What to do:
From the first line to the last, print the material exactly, skipping the pictures.

Information given:
—————
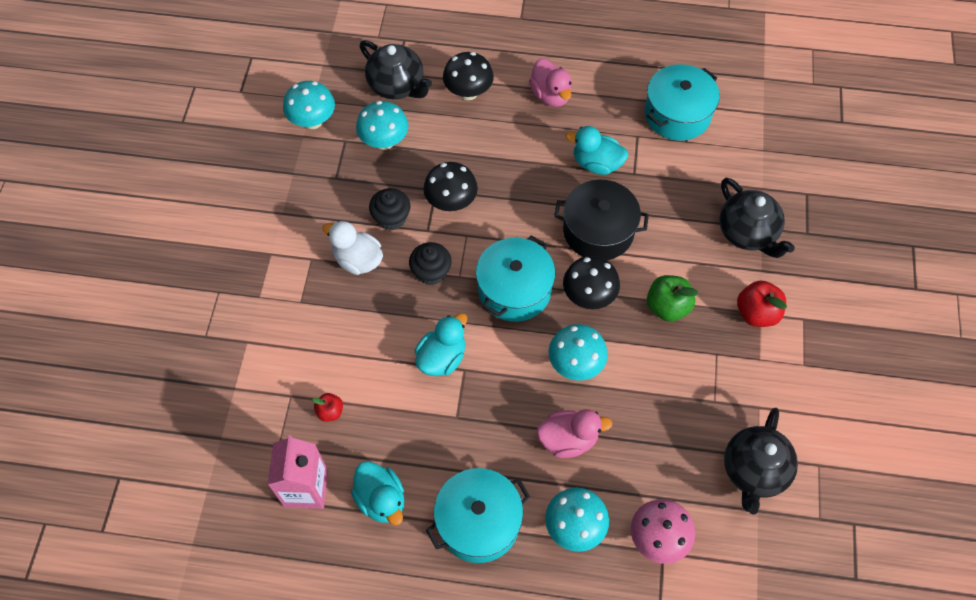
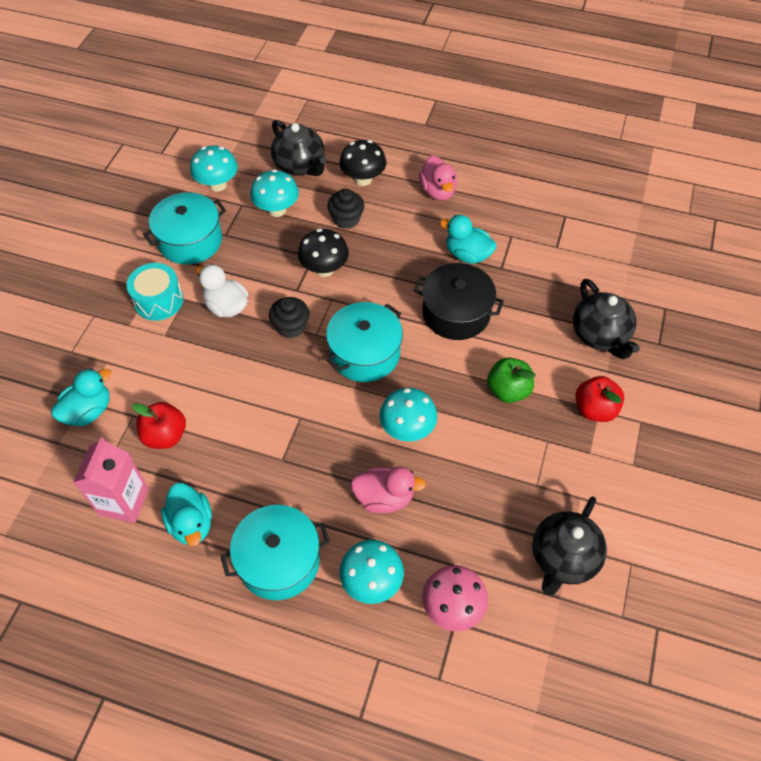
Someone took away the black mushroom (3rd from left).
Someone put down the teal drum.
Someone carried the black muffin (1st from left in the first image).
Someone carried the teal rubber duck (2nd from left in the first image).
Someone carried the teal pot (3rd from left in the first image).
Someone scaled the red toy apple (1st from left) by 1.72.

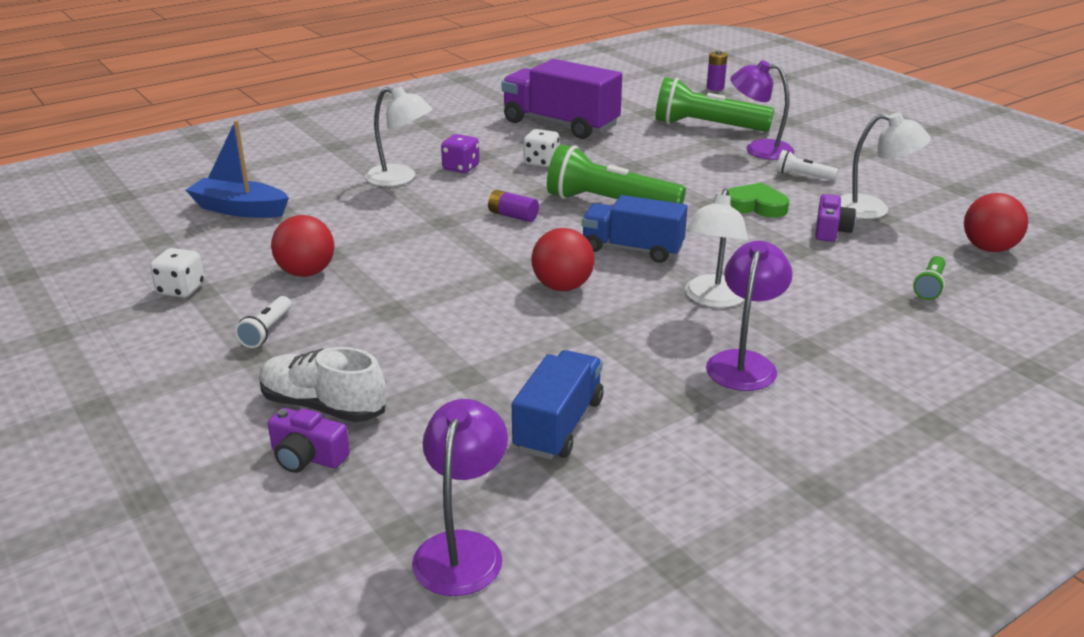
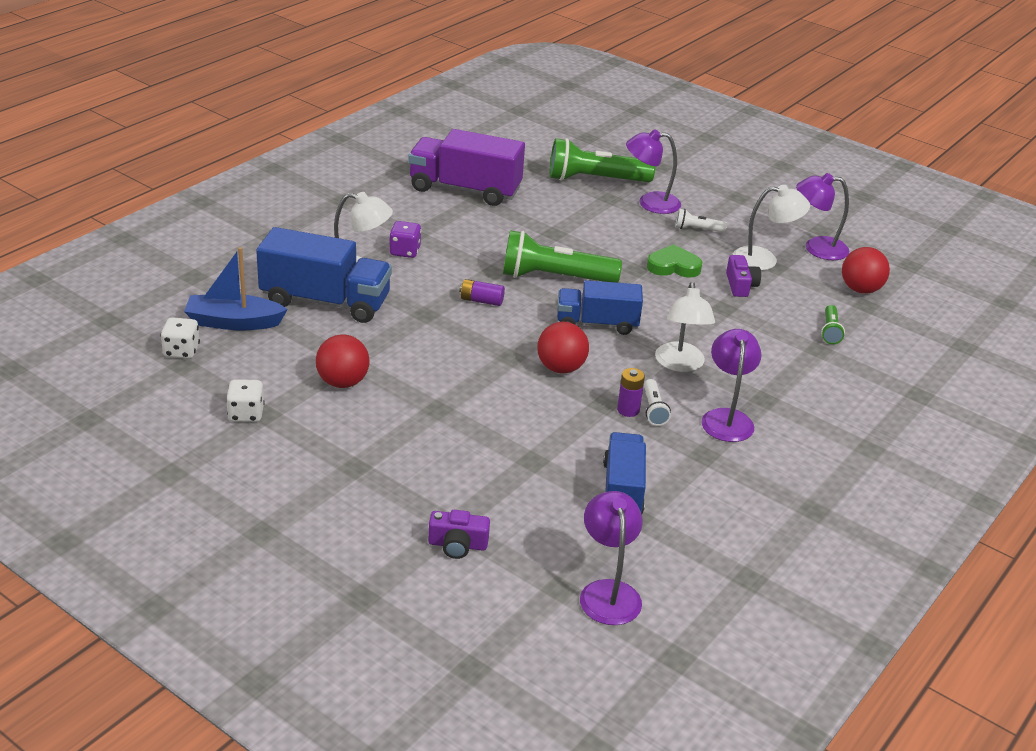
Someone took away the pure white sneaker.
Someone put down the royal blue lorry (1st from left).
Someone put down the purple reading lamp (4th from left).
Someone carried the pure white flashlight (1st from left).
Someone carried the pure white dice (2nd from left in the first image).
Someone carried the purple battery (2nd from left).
—————
Written answer:
Someone took away the black mushroom (3rd from left).
Someone put down the teal drum.
Someone carried the black muffin (1st from left in the first image).
Someone carried the teal rubber duck (2nd from left in the first image).
Someone carried the teal pot (3rd from left in the first image).
Someone scaled the red toy apple (1st from left) by 1.72.

Someone took away the pure white sneaker.
Someone put down the royal blue lorry (1st from left).
Someone put down the purple reading lamp (4th from left).
Someone carried the pure white flashlight (1st from left).
Someone carried the pure white dice (2nd from left in the first image).
Someone carried the purple battery (2nd from left).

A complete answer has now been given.